Required work » Give only the number of lines in these records that contain the word "blanc".
==== Records to process
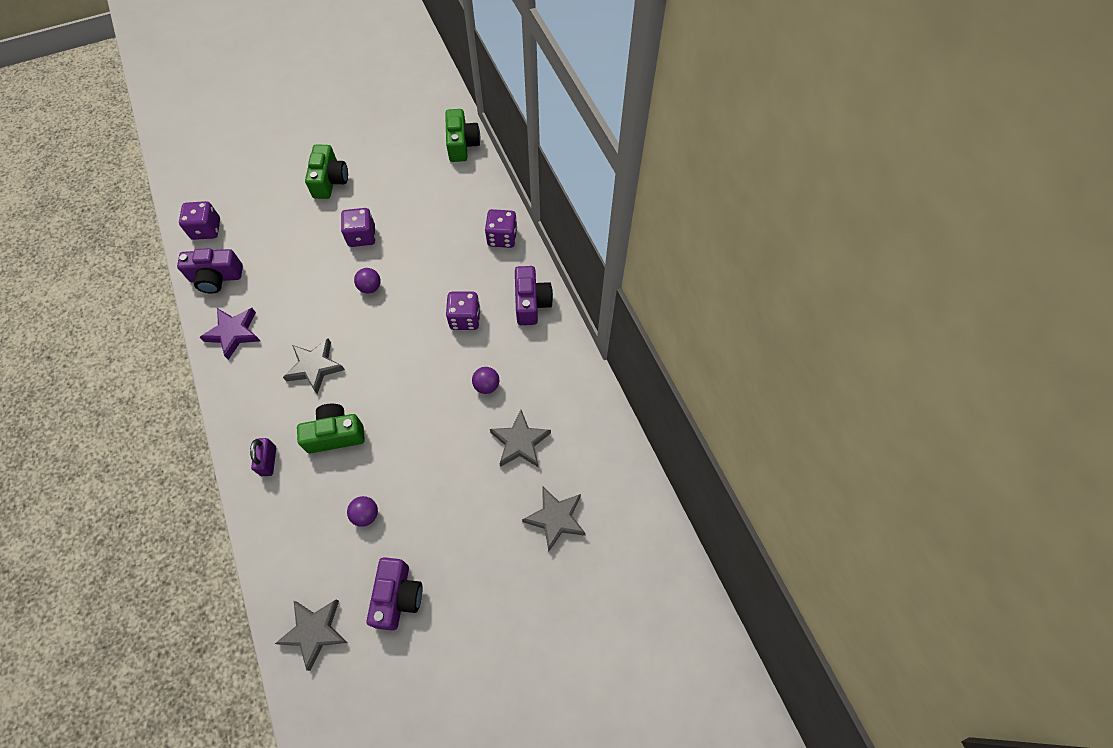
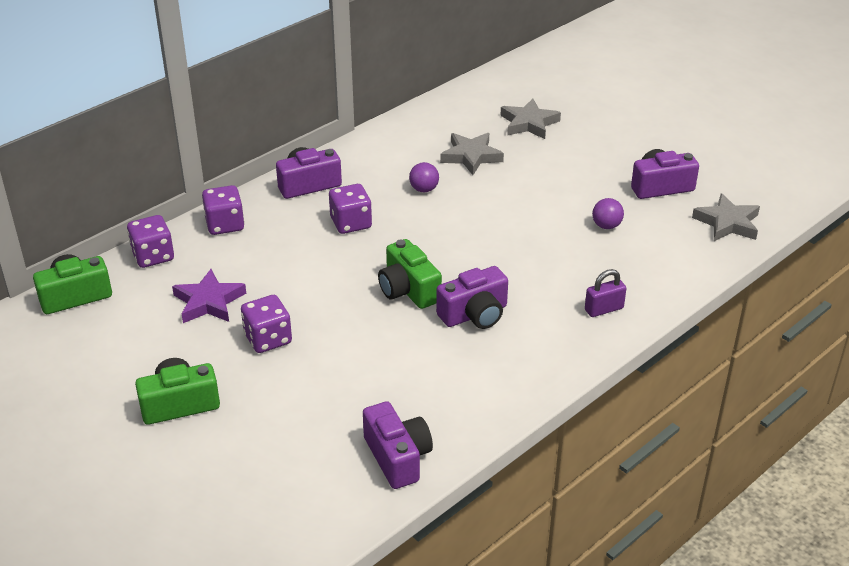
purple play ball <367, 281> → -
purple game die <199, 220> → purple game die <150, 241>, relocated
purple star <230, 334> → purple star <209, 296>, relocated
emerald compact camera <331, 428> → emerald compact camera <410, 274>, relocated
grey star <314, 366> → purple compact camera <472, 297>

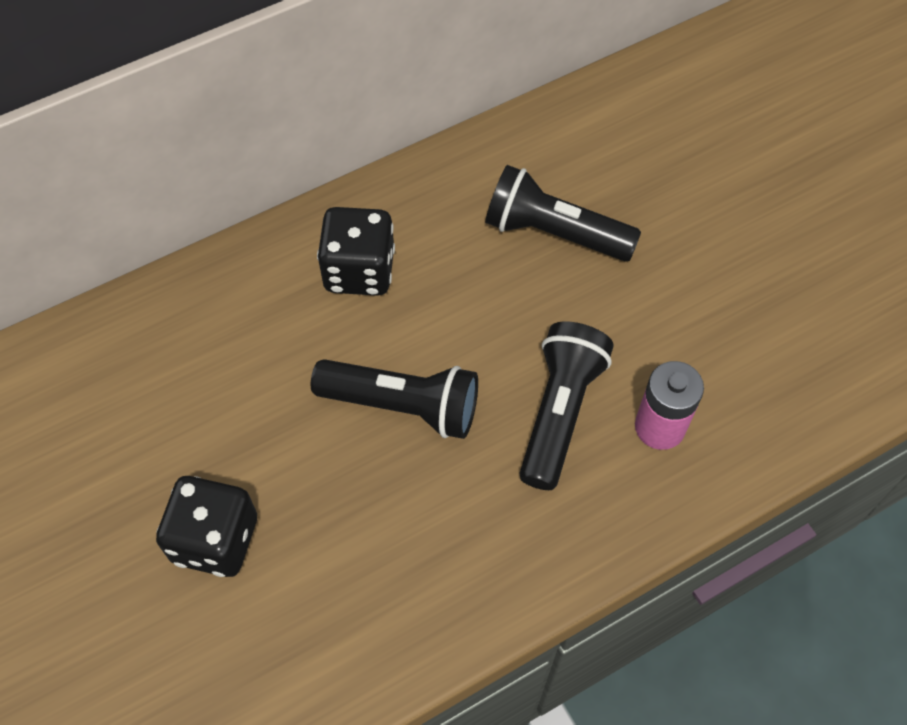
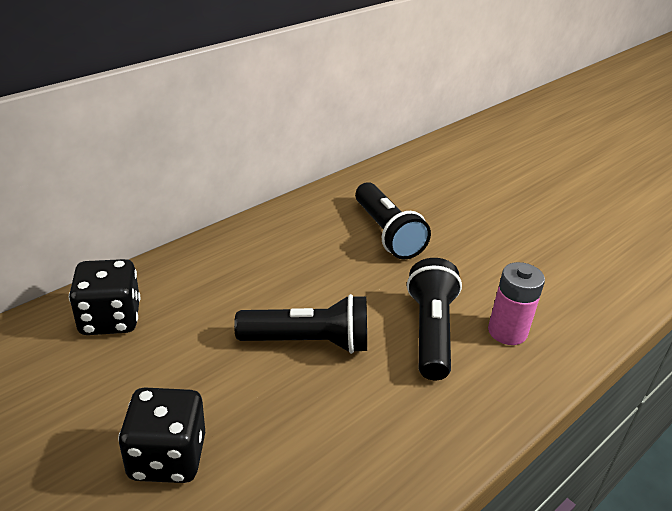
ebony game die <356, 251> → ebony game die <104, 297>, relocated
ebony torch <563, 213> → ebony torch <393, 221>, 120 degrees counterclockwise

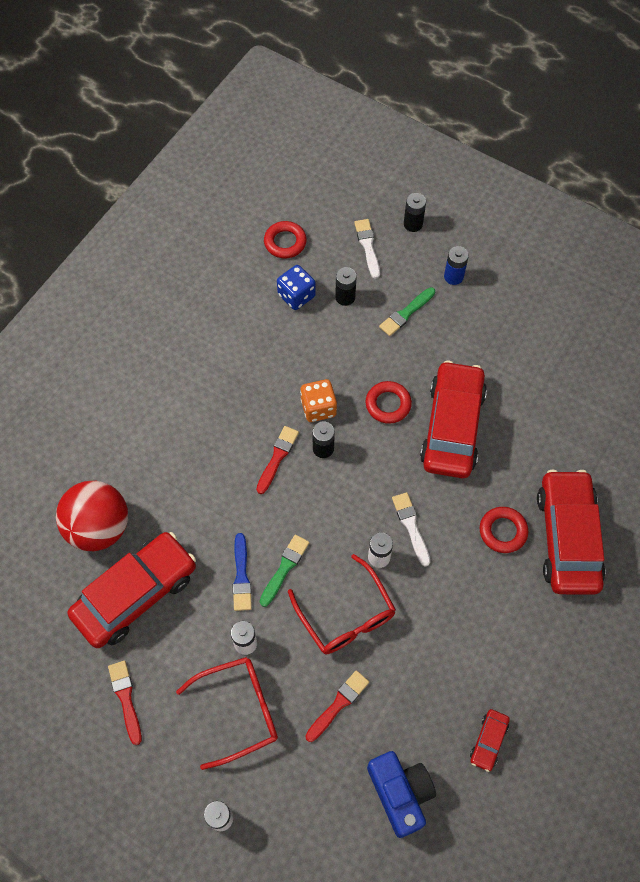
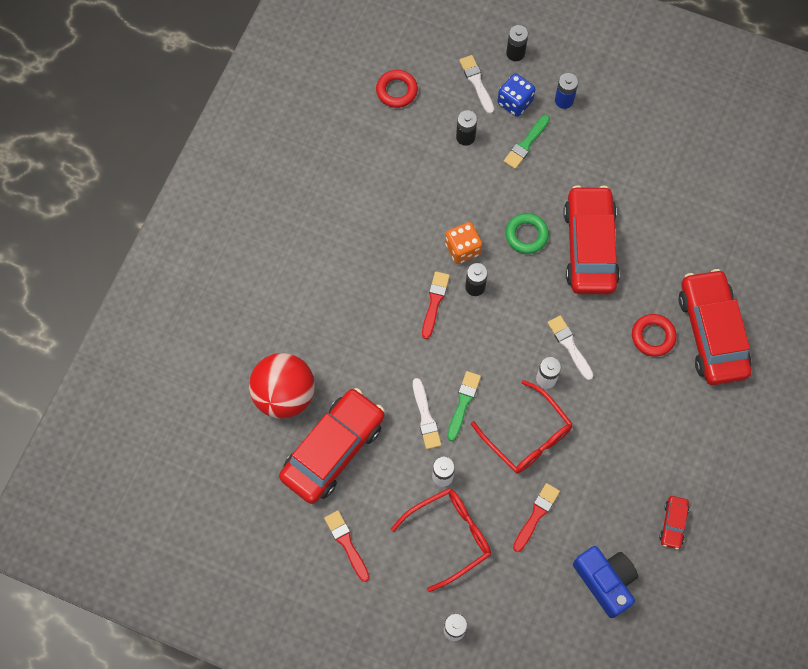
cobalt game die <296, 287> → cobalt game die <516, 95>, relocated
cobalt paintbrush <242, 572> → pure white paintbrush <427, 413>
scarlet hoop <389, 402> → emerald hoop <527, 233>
========
==== Records to process
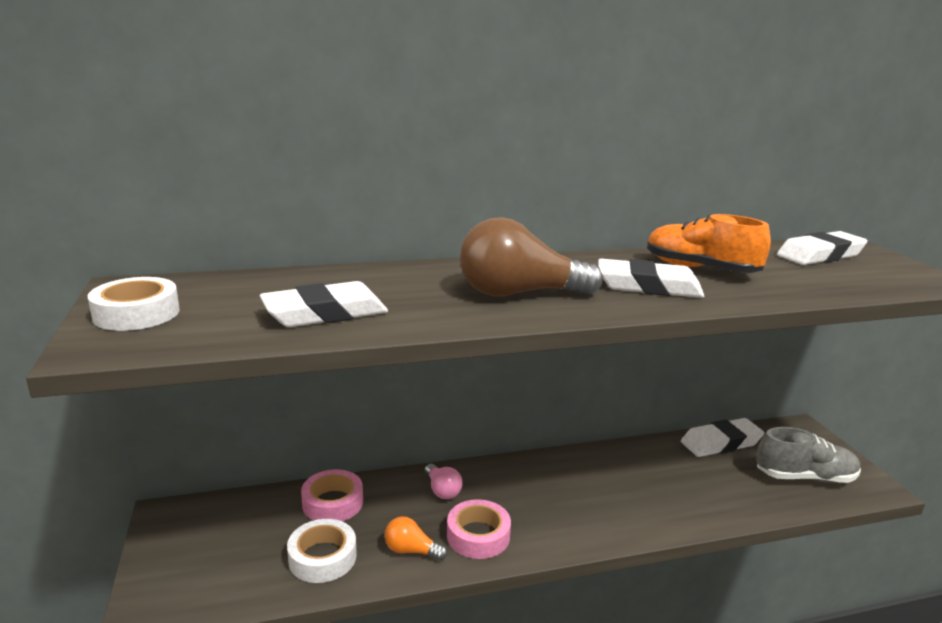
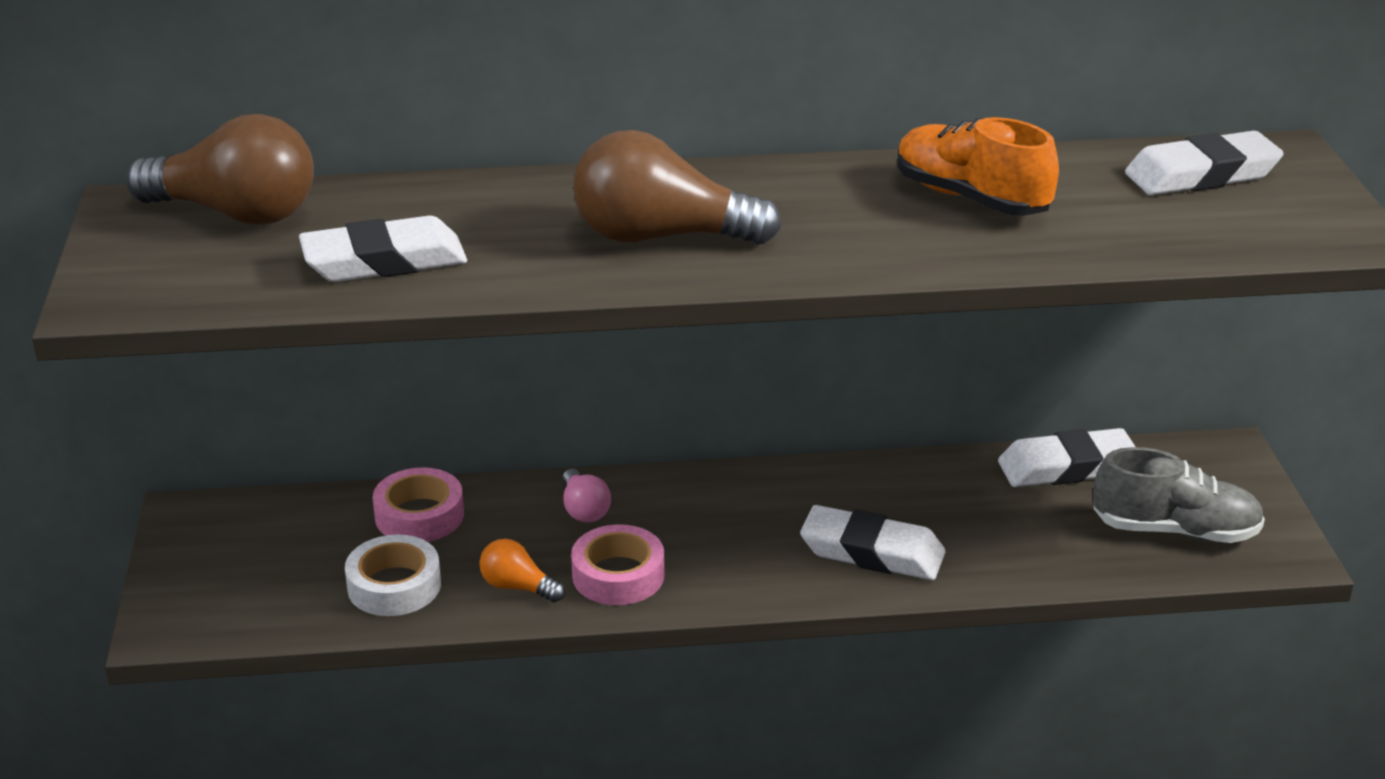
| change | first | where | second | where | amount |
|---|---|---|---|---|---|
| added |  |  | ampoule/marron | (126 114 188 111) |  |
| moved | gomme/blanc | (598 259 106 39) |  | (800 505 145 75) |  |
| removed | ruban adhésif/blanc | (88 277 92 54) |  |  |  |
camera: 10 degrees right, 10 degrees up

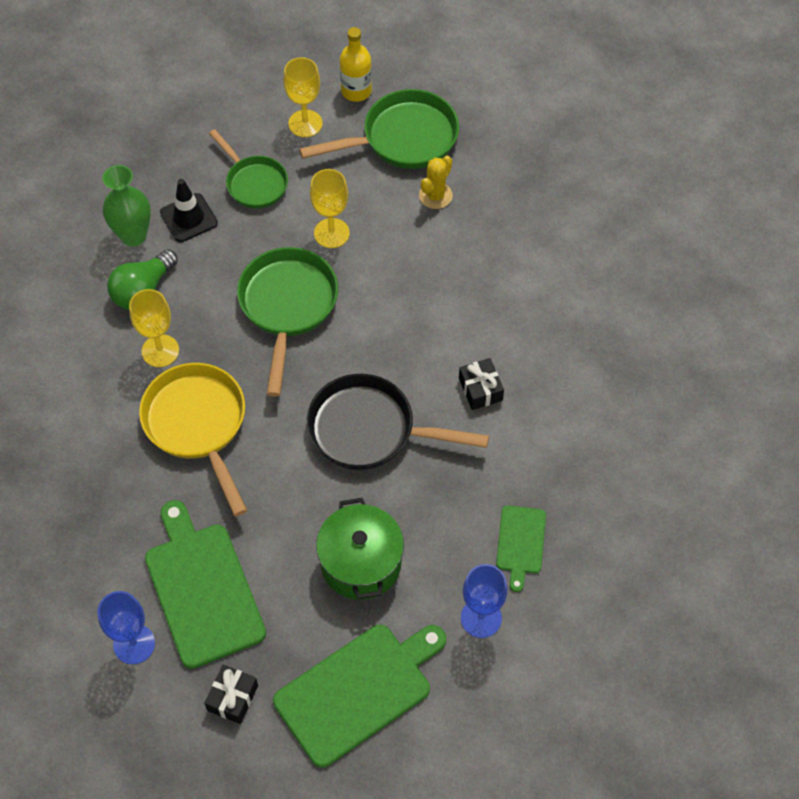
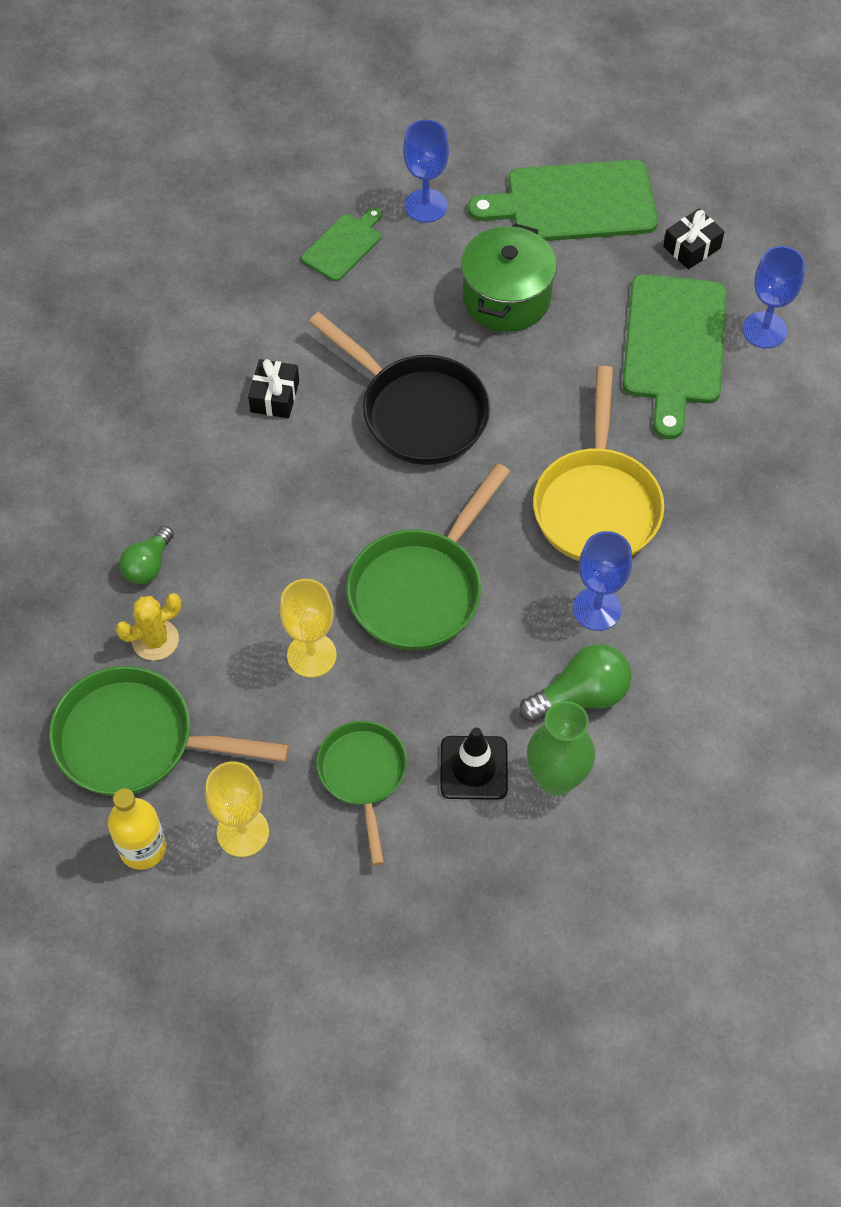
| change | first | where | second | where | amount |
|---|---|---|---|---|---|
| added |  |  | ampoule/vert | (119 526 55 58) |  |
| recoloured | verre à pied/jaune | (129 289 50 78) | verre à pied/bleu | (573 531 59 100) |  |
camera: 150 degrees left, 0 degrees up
========
==== Records to process
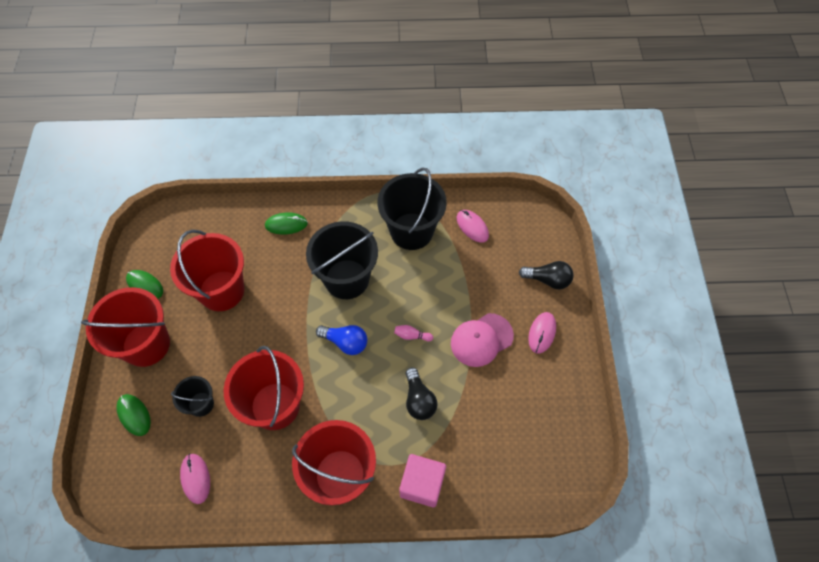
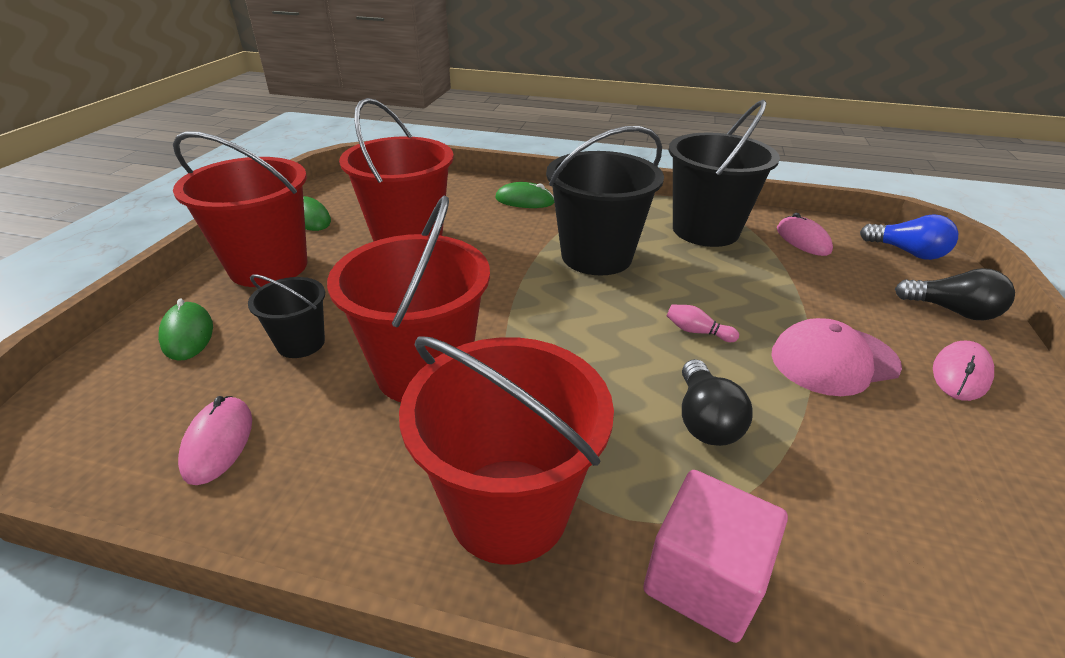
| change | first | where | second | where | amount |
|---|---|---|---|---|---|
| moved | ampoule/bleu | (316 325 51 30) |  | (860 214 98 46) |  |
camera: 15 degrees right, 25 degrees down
========
Worked solution » 2